Work request:
The response must consist of the lines below from the one with "(308, 456) = (270, 464): pink" through the one with "(257, 362) = (454, 374): red", exactly as they appear and with both ends kept.

Records contained in a dataset
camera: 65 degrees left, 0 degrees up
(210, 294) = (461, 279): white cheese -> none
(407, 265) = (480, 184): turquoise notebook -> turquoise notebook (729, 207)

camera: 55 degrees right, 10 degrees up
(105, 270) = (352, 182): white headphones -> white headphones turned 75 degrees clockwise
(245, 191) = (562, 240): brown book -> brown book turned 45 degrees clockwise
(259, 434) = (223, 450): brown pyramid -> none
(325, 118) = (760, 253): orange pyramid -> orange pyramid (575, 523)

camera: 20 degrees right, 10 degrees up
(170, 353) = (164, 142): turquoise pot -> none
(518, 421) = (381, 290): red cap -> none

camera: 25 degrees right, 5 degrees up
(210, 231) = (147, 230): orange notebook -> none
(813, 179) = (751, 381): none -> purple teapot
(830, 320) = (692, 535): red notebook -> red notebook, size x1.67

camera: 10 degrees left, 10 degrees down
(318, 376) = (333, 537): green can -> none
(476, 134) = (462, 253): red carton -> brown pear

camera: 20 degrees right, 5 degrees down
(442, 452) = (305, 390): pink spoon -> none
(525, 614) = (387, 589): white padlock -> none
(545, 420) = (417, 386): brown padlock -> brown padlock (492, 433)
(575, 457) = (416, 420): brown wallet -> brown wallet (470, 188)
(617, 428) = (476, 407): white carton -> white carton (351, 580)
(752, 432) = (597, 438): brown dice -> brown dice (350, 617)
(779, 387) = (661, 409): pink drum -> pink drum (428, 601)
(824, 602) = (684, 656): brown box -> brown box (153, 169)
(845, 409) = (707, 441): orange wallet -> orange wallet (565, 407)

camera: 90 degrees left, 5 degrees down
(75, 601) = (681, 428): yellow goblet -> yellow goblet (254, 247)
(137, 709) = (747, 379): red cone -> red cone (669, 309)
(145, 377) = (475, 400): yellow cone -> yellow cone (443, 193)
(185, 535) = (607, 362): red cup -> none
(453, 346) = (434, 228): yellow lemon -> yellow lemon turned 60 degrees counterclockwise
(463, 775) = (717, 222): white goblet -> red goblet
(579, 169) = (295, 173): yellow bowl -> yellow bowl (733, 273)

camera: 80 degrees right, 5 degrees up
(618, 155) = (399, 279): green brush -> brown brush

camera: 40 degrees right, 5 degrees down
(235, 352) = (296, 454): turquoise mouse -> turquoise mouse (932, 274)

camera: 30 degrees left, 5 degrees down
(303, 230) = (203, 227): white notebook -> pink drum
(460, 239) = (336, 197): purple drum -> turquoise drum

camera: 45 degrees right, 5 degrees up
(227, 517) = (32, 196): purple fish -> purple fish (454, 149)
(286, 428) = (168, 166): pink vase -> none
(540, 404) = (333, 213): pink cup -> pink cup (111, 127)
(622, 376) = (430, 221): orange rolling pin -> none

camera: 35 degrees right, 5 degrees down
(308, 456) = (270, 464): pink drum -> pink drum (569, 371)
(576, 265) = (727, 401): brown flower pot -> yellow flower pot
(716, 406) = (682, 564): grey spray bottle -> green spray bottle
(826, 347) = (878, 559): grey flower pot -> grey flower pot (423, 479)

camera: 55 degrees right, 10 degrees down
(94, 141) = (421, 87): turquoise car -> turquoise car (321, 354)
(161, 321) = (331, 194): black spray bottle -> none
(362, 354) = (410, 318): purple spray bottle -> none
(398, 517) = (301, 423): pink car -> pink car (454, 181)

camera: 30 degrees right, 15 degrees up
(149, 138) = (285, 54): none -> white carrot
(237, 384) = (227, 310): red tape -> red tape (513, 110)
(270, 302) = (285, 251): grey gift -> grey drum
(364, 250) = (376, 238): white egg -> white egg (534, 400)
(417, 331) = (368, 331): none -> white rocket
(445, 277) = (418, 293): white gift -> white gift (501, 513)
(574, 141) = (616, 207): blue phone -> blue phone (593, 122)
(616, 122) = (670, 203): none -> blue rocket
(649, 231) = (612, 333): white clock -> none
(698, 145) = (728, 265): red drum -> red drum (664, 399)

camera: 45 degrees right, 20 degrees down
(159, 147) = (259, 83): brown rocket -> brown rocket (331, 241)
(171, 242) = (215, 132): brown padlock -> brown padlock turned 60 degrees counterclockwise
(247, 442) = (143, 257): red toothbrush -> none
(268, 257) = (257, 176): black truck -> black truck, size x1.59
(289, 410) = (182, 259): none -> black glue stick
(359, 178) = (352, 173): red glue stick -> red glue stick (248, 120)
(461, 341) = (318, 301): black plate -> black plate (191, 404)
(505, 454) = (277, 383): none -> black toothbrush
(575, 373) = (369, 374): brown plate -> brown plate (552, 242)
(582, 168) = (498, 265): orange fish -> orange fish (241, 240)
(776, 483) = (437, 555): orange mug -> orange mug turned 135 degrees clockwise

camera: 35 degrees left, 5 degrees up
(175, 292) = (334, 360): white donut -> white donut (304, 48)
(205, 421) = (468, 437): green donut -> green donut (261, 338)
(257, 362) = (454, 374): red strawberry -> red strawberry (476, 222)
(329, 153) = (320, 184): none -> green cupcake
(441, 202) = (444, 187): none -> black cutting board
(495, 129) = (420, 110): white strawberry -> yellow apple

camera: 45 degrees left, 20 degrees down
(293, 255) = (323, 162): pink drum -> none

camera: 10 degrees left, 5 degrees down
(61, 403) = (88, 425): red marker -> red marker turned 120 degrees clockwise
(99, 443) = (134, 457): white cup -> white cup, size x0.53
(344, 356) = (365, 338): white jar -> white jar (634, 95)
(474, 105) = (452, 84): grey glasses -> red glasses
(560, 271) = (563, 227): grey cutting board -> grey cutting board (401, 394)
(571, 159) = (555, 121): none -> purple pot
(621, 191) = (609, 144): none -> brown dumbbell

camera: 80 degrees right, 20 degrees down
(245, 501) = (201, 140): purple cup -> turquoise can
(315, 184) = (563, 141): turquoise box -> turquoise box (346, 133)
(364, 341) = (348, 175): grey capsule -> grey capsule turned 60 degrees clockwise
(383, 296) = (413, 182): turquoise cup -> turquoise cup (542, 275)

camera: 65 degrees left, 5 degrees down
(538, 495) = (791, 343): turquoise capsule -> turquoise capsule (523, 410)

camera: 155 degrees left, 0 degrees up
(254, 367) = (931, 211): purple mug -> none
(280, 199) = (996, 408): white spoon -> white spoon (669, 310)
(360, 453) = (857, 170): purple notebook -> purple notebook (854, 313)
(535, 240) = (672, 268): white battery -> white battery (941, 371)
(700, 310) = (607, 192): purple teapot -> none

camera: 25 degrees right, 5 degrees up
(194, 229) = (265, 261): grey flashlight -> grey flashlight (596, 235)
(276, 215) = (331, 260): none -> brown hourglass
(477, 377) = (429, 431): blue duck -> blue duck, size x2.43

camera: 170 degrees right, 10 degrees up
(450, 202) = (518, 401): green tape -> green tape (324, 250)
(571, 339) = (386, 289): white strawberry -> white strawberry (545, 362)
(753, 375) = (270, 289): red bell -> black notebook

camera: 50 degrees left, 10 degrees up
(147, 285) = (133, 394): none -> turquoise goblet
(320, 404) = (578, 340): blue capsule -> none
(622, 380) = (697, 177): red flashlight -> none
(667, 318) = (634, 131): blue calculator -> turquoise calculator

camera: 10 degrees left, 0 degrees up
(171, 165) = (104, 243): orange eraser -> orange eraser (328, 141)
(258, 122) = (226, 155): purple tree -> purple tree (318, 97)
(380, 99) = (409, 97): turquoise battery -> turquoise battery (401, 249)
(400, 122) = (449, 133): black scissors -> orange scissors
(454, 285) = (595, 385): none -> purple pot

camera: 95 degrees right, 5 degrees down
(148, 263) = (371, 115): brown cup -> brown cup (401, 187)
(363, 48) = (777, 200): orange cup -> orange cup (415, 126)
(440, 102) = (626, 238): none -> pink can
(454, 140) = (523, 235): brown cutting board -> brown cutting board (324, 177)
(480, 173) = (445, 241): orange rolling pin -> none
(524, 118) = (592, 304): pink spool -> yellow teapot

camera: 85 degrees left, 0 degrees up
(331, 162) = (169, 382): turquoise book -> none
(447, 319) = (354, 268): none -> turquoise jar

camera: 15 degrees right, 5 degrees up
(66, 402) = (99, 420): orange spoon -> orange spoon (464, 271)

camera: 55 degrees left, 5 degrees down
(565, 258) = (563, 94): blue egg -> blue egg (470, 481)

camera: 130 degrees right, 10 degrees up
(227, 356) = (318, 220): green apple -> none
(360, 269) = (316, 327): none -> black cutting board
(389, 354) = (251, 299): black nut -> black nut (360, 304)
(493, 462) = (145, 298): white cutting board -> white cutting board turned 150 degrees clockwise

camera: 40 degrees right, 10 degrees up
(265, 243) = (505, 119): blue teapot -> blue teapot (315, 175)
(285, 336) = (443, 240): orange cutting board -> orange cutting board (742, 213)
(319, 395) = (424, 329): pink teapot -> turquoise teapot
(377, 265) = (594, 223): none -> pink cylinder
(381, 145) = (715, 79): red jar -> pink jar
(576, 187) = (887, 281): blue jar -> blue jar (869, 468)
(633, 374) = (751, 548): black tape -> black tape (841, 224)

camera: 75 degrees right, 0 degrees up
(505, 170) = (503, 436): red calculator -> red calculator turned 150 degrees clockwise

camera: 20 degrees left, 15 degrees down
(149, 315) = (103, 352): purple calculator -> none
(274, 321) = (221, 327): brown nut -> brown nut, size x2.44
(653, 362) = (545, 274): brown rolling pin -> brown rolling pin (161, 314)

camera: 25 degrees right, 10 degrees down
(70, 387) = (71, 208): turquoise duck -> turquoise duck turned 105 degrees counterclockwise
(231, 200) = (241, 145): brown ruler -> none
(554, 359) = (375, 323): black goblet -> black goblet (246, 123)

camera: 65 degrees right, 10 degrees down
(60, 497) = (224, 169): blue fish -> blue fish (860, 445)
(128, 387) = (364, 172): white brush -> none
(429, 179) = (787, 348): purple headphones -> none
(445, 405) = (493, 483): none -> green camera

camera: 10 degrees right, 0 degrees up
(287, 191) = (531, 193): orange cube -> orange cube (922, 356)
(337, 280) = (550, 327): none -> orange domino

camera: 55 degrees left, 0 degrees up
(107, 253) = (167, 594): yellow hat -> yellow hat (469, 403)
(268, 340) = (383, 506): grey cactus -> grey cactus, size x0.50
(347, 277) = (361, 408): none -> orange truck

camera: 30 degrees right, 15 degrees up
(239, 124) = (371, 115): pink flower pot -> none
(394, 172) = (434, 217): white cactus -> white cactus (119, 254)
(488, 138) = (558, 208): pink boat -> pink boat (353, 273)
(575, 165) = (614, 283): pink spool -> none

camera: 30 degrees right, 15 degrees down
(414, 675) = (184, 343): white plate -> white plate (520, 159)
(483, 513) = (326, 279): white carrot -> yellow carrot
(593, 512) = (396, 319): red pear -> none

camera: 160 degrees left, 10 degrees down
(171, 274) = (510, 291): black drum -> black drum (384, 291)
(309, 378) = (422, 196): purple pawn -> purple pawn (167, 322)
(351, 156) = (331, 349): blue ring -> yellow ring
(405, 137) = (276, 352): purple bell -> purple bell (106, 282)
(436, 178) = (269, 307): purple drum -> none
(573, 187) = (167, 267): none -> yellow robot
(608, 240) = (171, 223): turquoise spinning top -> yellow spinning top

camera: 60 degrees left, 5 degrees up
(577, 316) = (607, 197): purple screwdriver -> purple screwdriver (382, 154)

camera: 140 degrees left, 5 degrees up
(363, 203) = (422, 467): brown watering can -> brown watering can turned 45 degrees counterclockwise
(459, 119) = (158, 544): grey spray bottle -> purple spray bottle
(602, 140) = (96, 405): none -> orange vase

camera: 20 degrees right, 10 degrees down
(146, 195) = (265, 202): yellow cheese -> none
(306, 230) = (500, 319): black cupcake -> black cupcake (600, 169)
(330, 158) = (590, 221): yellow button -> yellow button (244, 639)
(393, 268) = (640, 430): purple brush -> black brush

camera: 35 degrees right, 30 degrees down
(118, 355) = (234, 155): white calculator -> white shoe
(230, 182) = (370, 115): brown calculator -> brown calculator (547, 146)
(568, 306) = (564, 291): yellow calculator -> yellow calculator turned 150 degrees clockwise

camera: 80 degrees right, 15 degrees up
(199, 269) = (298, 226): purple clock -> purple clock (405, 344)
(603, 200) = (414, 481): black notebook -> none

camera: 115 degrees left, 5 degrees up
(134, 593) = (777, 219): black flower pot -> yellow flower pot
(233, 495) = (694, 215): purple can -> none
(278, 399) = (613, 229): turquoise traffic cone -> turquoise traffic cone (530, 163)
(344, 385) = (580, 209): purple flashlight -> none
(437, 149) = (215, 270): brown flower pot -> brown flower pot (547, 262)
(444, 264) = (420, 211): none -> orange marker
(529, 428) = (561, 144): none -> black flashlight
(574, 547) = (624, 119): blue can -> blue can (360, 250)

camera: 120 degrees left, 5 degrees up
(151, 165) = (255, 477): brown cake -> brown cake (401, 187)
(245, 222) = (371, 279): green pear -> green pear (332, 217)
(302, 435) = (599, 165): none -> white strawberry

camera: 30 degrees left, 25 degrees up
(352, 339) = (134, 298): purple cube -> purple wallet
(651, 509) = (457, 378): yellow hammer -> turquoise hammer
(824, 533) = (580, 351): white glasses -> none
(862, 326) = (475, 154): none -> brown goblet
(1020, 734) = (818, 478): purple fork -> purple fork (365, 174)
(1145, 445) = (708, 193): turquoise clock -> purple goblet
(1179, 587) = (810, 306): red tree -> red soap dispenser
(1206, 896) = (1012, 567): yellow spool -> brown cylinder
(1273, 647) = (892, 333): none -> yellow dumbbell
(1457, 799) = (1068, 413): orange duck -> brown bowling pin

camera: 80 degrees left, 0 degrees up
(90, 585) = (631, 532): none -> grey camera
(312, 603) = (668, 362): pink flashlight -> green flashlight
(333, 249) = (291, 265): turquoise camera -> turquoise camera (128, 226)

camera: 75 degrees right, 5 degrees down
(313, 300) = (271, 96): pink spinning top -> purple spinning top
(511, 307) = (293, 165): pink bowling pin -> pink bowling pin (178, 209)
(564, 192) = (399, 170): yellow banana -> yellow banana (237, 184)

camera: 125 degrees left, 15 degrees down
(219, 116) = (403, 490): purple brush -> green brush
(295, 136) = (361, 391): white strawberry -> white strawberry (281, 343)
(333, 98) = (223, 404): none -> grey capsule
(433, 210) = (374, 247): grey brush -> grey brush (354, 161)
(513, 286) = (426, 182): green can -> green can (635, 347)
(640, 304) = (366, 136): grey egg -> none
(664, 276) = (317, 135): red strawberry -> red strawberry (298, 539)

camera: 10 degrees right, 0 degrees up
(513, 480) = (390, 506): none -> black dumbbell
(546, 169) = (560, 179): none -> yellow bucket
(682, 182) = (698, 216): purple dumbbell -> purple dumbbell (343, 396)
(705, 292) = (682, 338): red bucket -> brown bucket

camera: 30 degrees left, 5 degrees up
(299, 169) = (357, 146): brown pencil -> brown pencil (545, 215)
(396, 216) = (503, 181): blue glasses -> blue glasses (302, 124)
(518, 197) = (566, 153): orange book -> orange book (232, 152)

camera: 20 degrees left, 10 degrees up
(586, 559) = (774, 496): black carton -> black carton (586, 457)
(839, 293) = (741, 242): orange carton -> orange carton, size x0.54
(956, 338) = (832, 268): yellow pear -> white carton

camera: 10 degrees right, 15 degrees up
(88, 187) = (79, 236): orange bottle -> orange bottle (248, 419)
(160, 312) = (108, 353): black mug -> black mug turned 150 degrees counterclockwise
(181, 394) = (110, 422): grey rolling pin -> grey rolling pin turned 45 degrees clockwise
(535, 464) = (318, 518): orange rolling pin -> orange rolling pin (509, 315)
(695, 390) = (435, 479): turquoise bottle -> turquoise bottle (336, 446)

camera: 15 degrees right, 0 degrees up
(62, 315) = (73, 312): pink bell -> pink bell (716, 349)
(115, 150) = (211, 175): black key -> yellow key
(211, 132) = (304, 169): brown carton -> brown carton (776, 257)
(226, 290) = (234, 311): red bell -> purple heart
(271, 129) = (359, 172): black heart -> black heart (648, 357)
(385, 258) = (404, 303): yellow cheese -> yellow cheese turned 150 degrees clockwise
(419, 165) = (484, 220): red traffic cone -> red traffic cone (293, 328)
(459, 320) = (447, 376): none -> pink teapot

Expected output:
(308, 456) = (270, 464): pink drum -> pink drum (569, 371)
(576, 265) = (727, 401): brown flower pot -> yellow flower pot
(716, 406) = (682, 564): grey spray bottle -> green spray bottle
(826, 347) = (878, 559): grey flower pot -> grey flower pot (423, 479)

camera: 55 degrees right, 10 degrees down
(94, 141) = (421, 87): turquoise car -> turquoise car (321, 354)
(161, 321) = (331, 194): black spray bottle -> none
(362, 354) = (410, 318): purple spray bottle -> none
(398, 517) = (301, 423): pink car -> pink car (454, 181)

camera: 30 degrees right, 15 degrees up
(149, 138) = (285, 54): none -> white carrot
(237, 384) = (227, 310): red tape -> red tape (513, 110)
(270, 302) = (285, 251): grey gift -> grey drum
(364, 250) = (376, 238): white egg -> white egg (534, 400)
(417, 331) = (368, 331): none -> white rocket
(445, 277) = (418, 293): white gift -> white gift (501, 513)
(574, 141) = (616, 207): blue phone -> blue phone (593, 122)
(616, 122) = (670, 203): none -> blue rocket
(649, 231) = (612, 333): white clock -> none
(698, 145) = (728, 265): red drum -> red drum (664, 399)

camera: 45 degrees right, 20 degrees down
(159, 147) = (259, 83): brown rocket -> brown rocket (331, 241)
(171, 242) = (215, 132): brown padlock -> brown padlock turned 60 degrees counterclockwise
(247, 442) = (143, 257): red toothbrush -> none
(268, 257) = (257, 176): black truck -> black truck, size x1.59
(289, 410) = (182, 259): none -> black glue stick
(359, 178) = (352, 173): red glue stick -> red glue stick (248, 120)
(461, 341) = (318, 301): black plate -> black plate (191, 404)
(505, 454) = (277, 383): none -> black toothbrush
(575, 373) = (369, 374): brown plate -> brown plate (552, 242)
(582, 168) = (498, 265): orange fish -> orange fish (241, 240)
(776, 483) = (437, 555): orange mug -> orange mug turned 135 degrees clockwise

camera: 35 degrees left, 5 degrees up
(175, 292) = (334, 360): white donut -> white donut (304, 48)
(205, 421) = (468, 437): green donut -> green donut (261, 338)
(257, 362) = (454, 374): red strawberry -> red strawberry (476, 222)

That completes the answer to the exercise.